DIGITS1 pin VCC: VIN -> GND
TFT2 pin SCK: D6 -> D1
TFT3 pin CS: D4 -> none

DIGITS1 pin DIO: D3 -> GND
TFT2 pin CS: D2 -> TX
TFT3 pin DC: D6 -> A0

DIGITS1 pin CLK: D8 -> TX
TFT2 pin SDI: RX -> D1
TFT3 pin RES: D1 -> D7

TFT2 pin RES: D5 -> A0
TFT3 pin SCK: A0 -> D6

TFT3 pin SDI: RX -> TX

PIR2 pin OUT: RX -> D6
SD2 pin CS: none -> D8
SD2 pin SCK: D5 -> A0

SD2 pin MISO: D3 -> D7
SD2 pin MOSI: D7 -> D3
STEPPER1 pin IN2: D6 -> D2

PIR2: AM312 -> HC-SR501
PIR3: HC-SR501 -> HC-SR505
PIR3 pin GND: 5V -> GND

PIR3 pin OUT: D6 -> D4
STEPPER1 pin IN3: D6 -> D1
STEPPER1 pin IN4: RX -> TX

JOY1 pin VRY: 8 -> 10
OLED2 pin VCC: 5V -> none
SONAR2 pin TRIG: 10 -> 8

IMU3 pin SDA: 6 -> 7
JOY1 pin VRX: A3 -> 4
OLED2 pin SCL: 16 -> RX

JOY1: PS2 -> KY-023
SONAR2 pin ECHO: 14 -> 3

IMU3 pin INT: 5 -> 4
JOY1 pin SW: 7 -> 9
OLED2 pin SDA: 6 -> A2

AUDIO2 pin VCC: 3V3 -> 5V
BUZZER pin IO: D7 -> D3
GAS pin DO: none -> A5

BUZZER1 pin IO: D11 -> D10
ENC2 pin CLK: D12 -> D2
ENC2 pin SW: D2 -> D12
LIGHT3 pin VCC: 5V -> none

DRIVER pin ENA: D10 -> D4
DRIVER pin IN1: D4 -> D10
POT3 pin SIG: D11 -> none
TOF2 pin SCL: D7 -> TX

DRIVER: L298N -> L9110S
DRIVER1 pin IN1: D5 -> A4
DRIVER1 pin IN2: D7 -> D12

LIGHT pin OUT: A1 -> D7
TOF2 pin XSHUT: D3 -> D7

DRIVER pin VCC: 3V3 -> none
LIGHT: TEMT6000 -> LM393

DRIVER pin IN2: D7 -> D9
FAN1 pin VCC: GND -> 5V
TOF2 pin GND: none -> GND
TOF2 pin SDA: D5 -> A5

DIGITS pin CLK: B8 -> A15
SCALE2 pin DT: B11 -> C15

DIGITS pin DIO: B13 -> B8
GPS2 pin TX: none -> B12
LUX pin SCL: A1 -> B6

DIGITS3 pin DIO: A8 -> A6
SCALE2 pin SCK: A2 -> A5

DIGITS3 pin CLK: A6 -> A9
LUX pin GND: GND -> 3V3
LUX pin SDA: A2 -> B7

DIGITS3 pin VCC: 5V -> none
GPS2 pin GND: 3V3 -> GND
┄┄┄┄┄┄┄┄┄┄┄┄┄┄┄┄┄┄┄┄
Copy down the whole of the data above, matching it exactly.

◆ **Output for this task**
DIGITS1 pin VCC: VIN -> GND
TFT2 pin SCK: D6 -> D1
TFT3 pin CS: D4 -> none

DIGITS1 pin DIO: D3 -> GND
TFT2 pin CS: D2 -> TX
TFT3 pin DC: D6 -> A0

DIGITS1 pin CLK: D8 -> TX
TFT2 pin SDI: RX -> D1
TFT3 pin RES: D1 -> D7

TFT2 pin RES: D5 -> A0
TFT3 pin SCK: A0 -> D6

TFT3 pin SDI: RX -> TX

PIR2 pin OUT: RX -> D6
SD2 pin CS: none -> D8
SD2 pin SCK: D5 -> A0

SD2 pin MISO: D3 -> D7
SD2 pin MOSI: D7 -> D3
STEPPER1 pin IN2: D6 -> D2

PIR2: AM312 -> HC-SR501
PIR3: HC-SR501 -> HC-SR505
PIR3 pin GND: 5V -> GND

PIR3 pin OUT: D6 -> D4
STEPPER1 pin IN3: D6 -> D1
STEPPER1 pin IN4: RX -> TX

JOY1 pin VRY: 8 -> 10
OLED2 pin VCC: 5V -> none
SONAR2 pin TRIG: 10 -> 8

IMU3 pin SDA: 6 -> 7
JOY1 pin VRX: A3 -> 4
OLED2 pin SCL: 16 -> RX

JOY1: PS2 -> KY-023
SONAR2 pin ECHO: 14 -> 3

IMU3 pin INT: 5 -> 4
JOY1 pin SW: 7 -> 9
OLED2 pin SDA: 6 -> A2

AUDIO2 pin VCC: 3V3 -> 5V
BUZZER pin IO: D7 -> D3
GAS pin DO: none -> A5

BUZZER1 pin IO: D11 -> D10
ENC2 pin CLK: D12 -> D2
ENC2 pin SW: D2 -> D12
LIGHT3 pin VCC: 5V -> none

DRIVER pin ENA: D10 -> D4
DRIVER pin IN1: D4 -> D10
POT3 pin SIG: D11 -> none
TOF2 pin SCL: D7 -> TX

DRIVER: L298N -> L9110S
DRIVER1 pin IN1: D5 -> A4
DRIVER1 pin IN2: D7 -> D12

LIGHT pin OUT: A1 -> D7
TOF2 pin XSHUT: D3 -> D7

DRIVER pin VCC: 3V3 -> none
LIGHT: TEMT6000 -> LM393

DRIVER pin IN2: D7 -> D9
FAN1 pin VCC: GND -> 5V
TOF2 pin GND: none -> GND
TOF2 pin SDA: D5 -> A5

DIGITS pin CLK: B8 -> A15
SCALE2 pin DT: B11 -> C15

DIGITS pin DIO: B13 -> B8
GPS2 pin TX: none -> B12
LUX pin SCL: A1 -> B6

DIGITS3 pin DIO: A8 -> A6
SCALE2 pin SCK: A2 -> A5

DIGITS3 pin CLK: A6 -> A9
LUX pin GND: GND -> 3V3
LUX pin SDA: A2 -> B7

DIGITS3 pin VCC: 5V -> none
GPS2 pin GND: 3V3 -> GND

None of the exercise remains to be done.